> _What you have to do_: Please repeat the entries below exactly as written, leaving out any images.

> _Exercise material_:

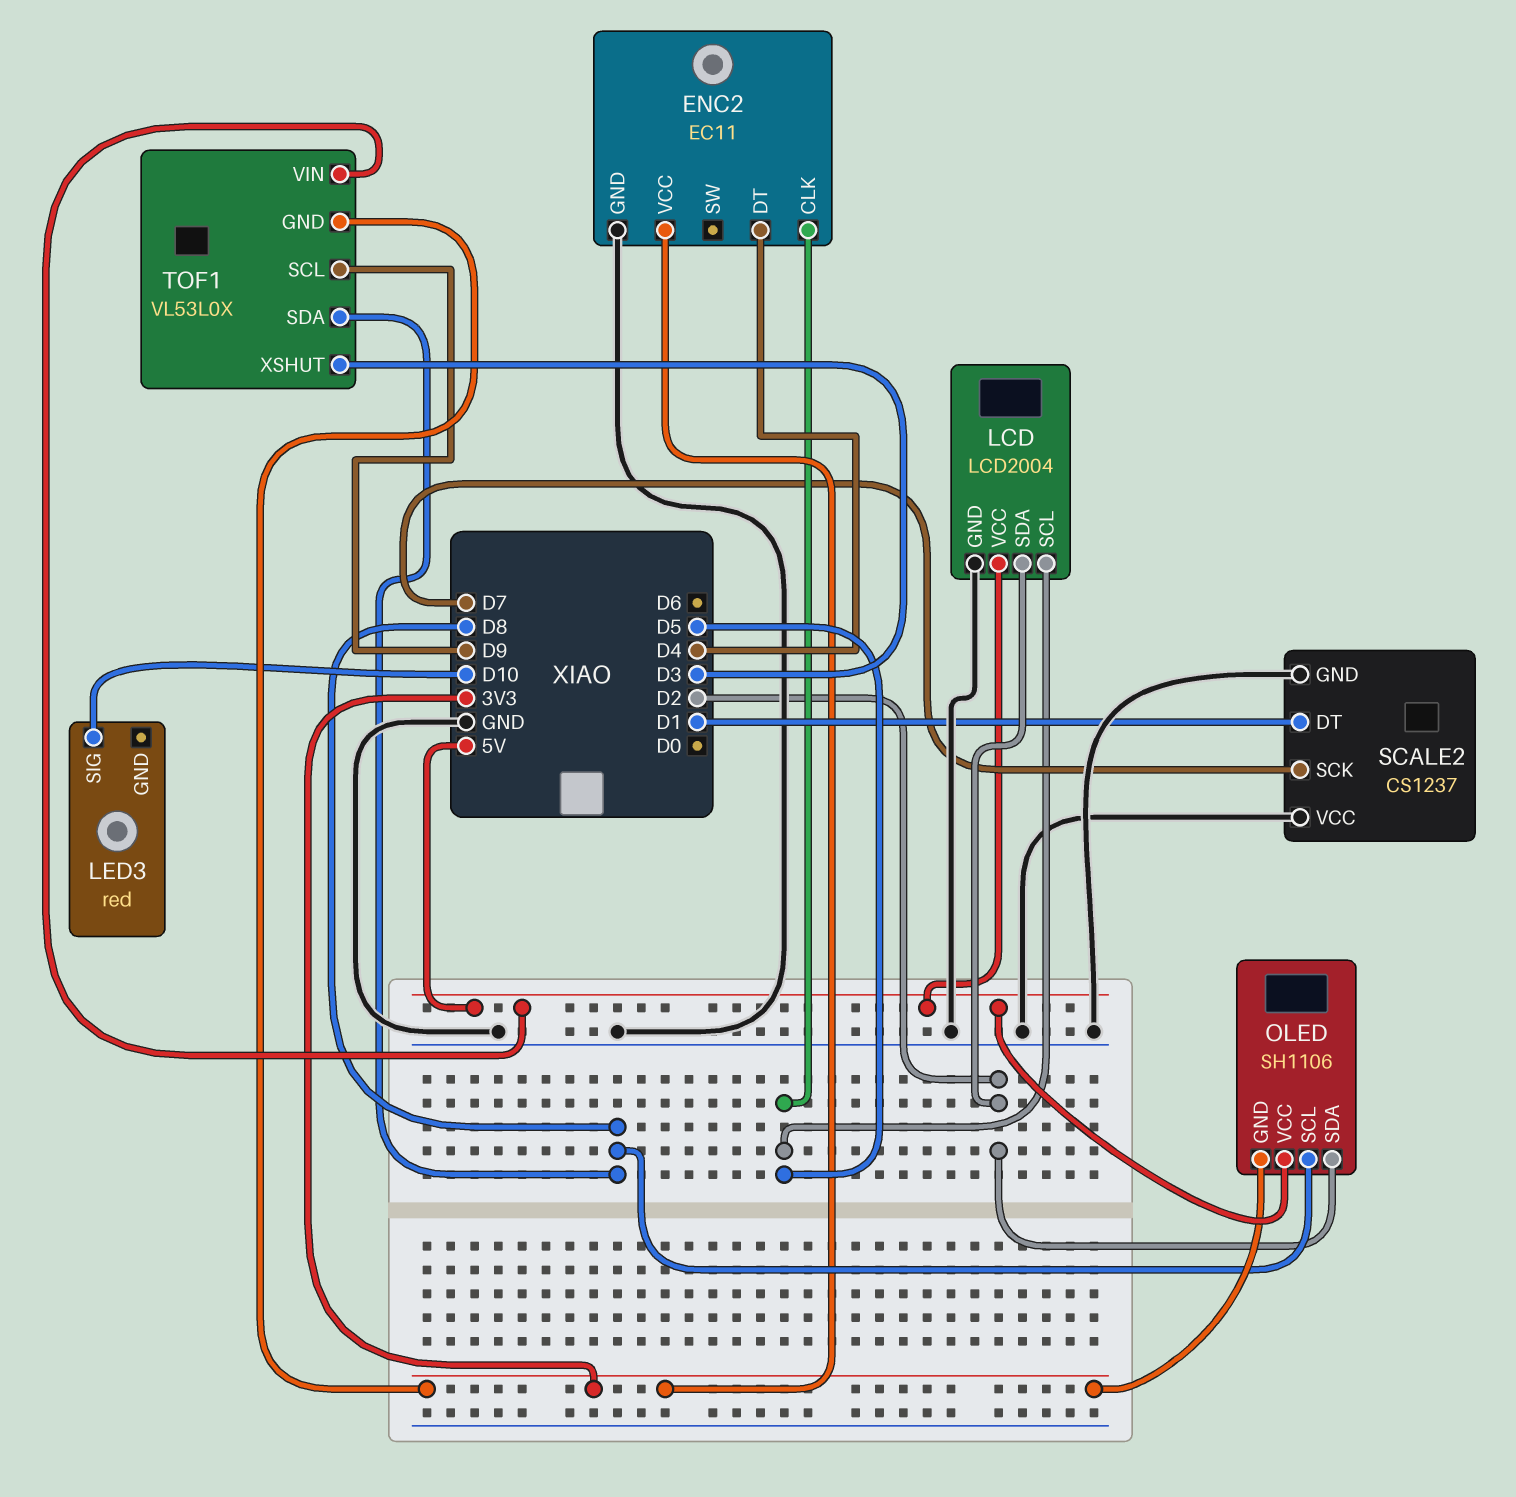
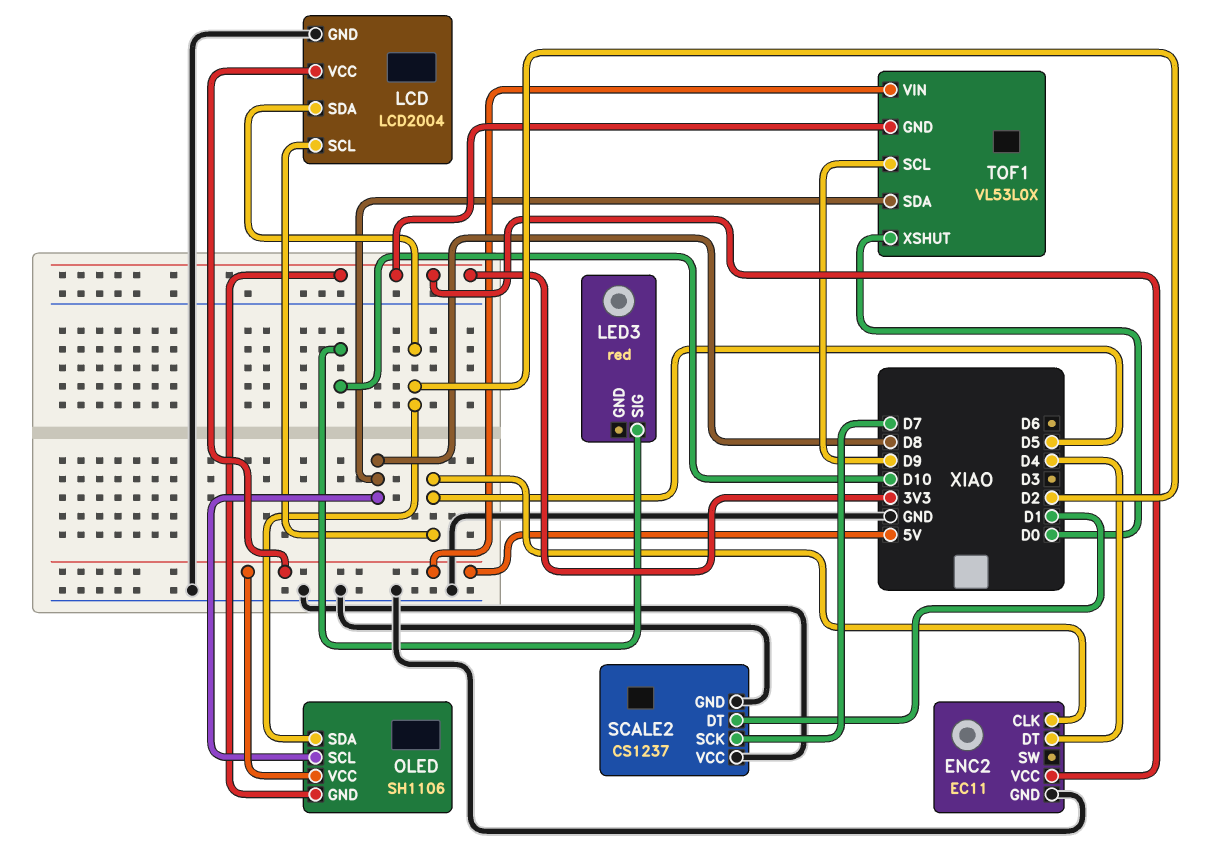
TOF1 pin XSHUT: D3 -> D0

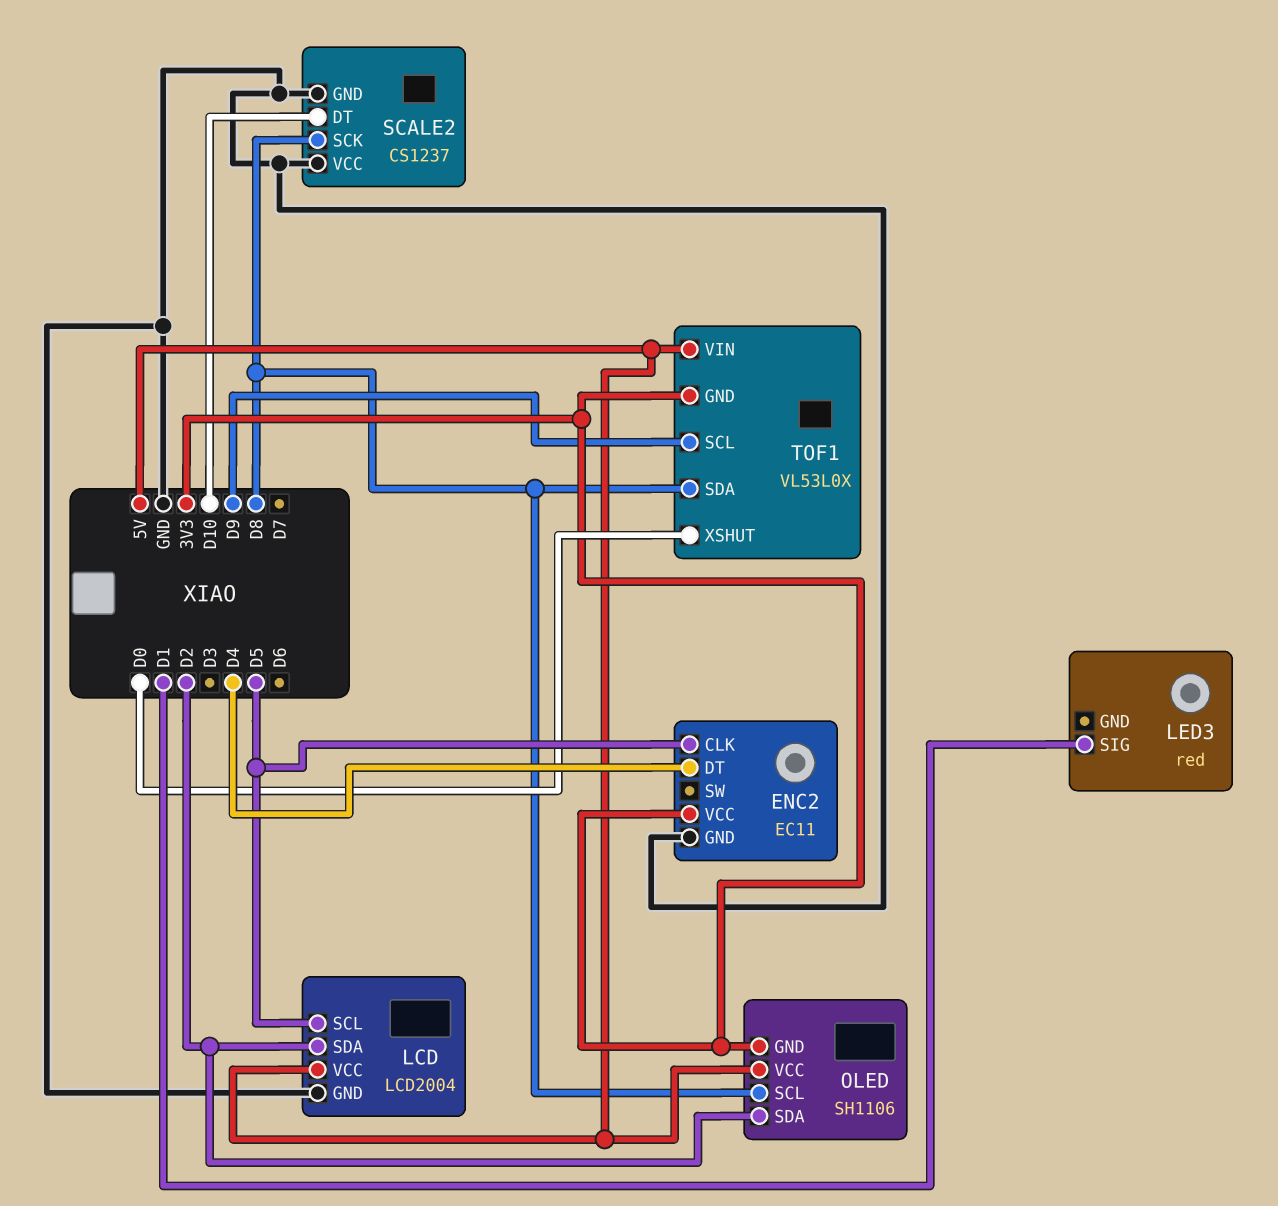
LED3 pin SIG: D10 -> D1
SCALE2 pin DT: D1 -> D10
SCALE2 pin SCK: D7 -> D8

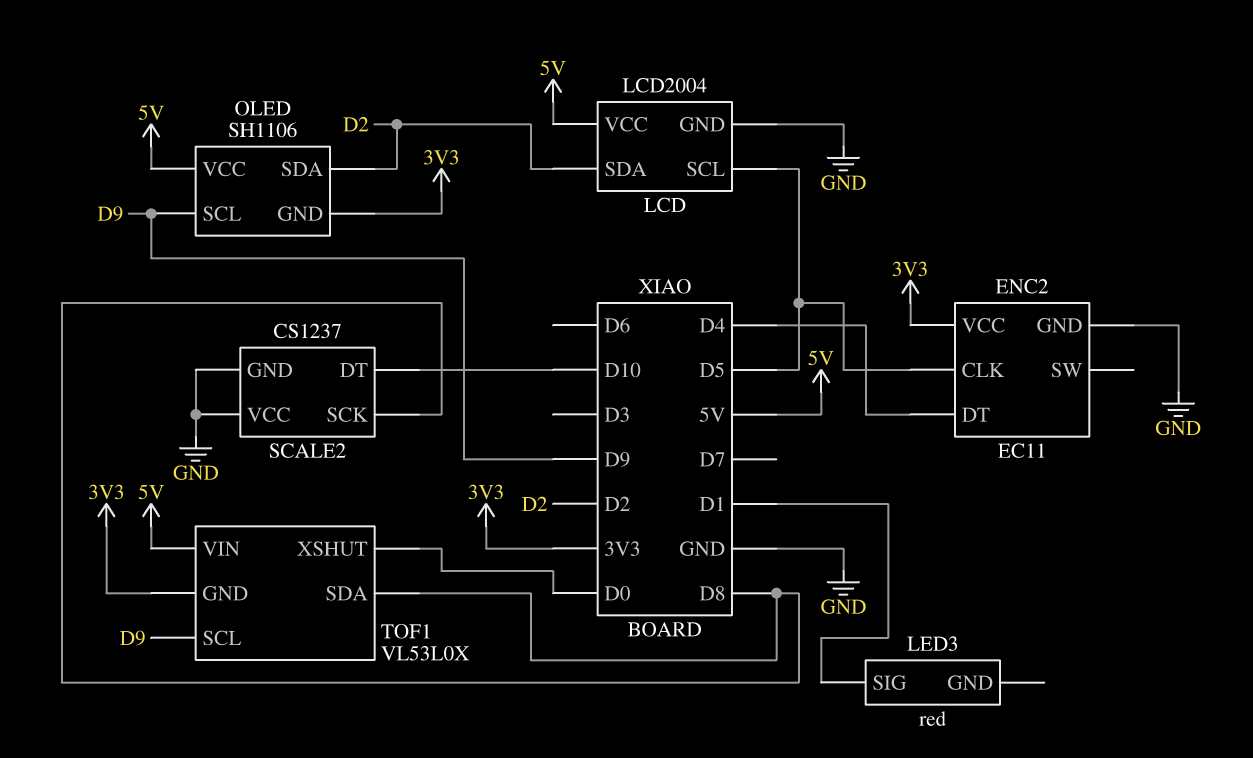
OLED pin SCL: D8 -> D9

> _Expected output_:
TOF1 pin XSHUT: D3 -> D0

LED3 pin SIG: D10 -> D1
SCALE2 pin DT: D1 -> D10
SCALE2 pin SCK: D7 -> D8

OLED pin SCL: D8 -> D9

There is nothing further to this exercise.